Exercise details: Retype, please, the listing from its opening line through the line that contains "The headphones (green)", both included, without the pictures.

Recorded information:
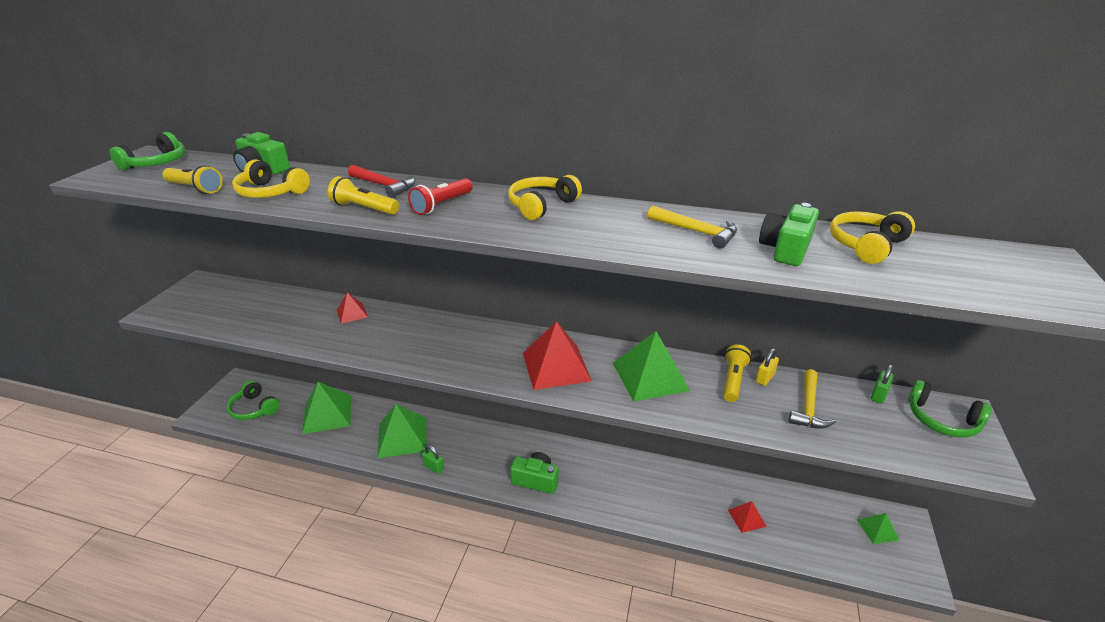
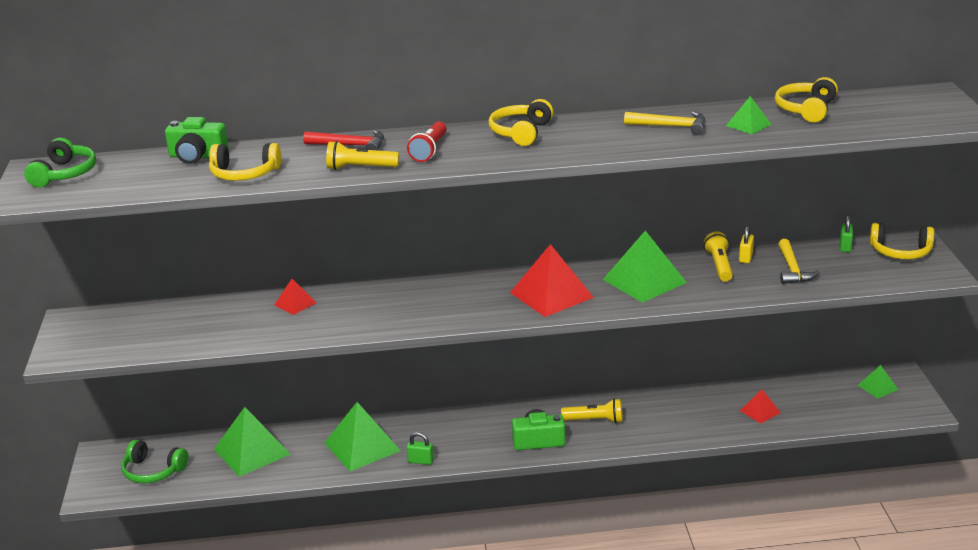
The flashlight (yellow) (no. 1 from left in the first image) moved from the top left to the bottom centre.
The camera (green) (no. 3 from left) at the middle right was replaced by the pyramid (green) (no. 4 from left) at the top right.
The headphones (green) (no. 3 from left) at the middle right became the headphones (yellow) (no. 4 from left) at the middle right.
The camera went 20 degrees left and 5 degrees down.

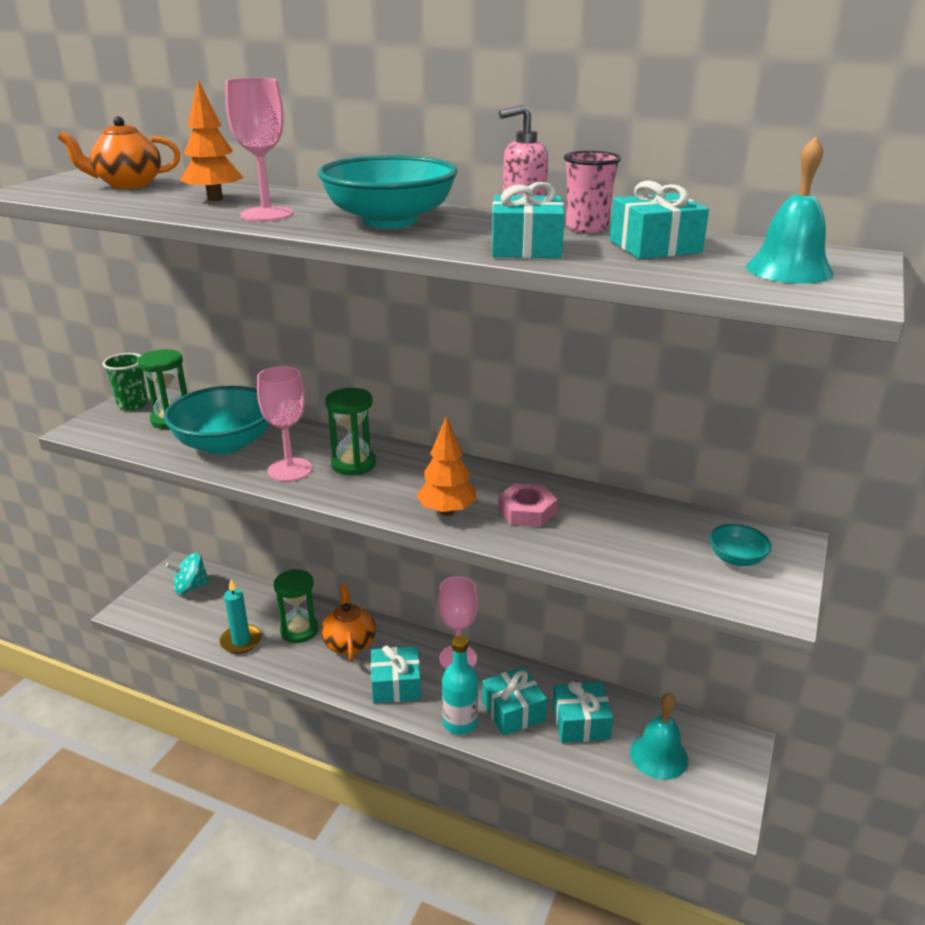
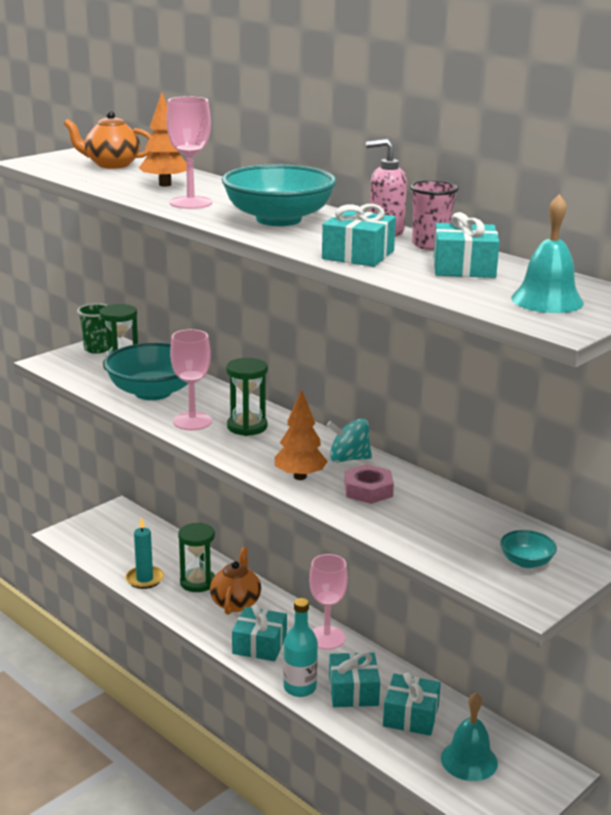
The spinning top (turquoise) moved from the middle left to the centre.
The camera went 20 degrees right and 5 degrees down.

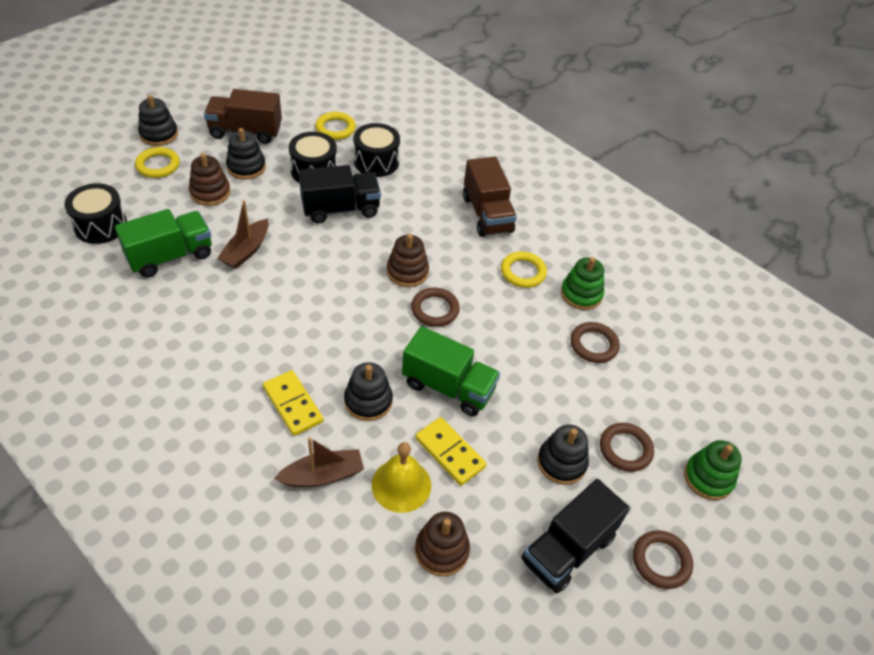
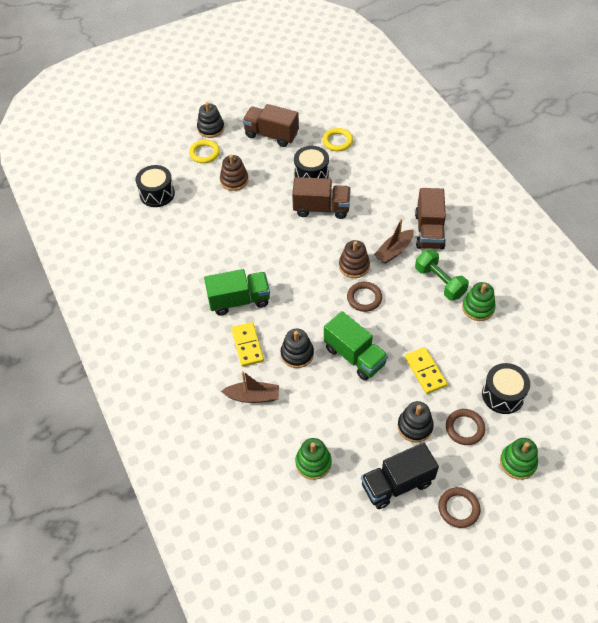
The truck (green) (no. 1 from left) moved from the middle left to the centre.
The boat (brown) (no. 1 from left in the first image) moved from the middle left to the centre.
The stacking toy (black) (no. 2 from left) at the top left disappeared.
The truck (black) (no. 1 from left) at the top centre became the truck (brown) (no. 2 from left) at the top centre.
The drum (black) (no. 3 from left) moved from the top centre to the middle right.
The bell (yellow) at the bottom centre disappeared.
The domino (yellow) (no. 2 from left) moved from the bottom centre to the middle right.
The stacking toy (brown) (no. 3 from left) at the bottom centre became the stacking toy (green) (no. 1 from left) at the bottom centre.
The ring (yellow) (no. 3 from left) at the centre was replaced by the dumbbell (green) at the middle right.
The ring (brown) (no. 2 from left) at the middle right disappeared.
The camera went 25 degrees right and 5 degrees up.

Response for this exercise:
The flashlight (yellow) (no. 1 from left in the first image) moved from the top left to the bottom centre.
The camera (green) (no. 3 from left) at the middle right was replaced by the pyramid (green) (no. 4 from left) at the top right.
The headphones (green) (no. 3 from left) at the middle right became the headphones (yellow) (no. 4 from left) at the middle right.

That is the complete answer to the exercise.